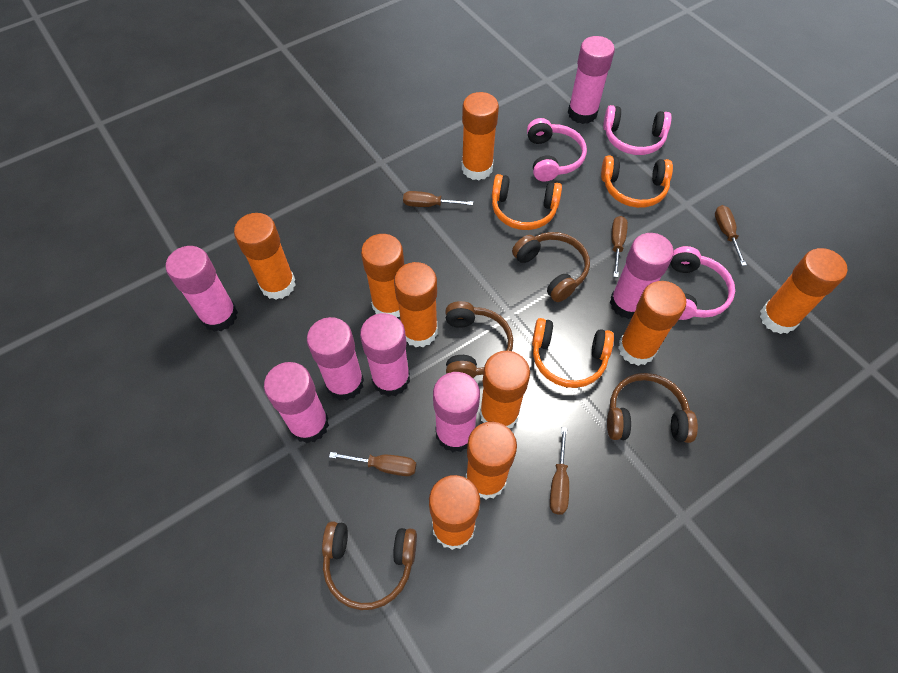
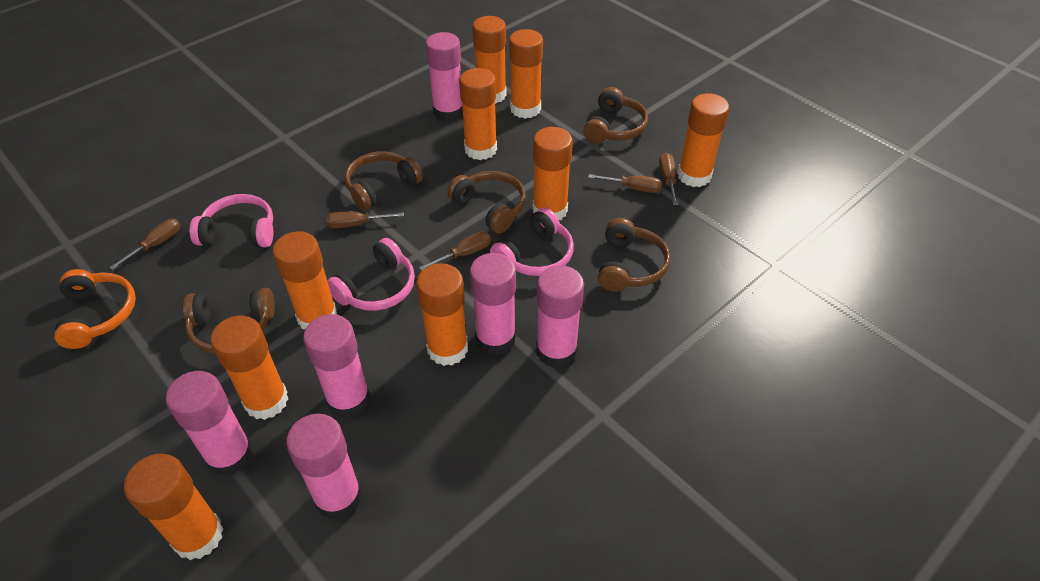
brown headphones: 4 -> 5
orange headphones: 3 -> 1
pink glue stick: 7 -> 6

:: EXERCISE ::
Reproduce the data exactly, please, and omit its pictures.

:: EXERCISE RESULT ::
brown headphones: 4 -> 5
orange headphones: 3 -> 1
pink glue stick: 7 -> 6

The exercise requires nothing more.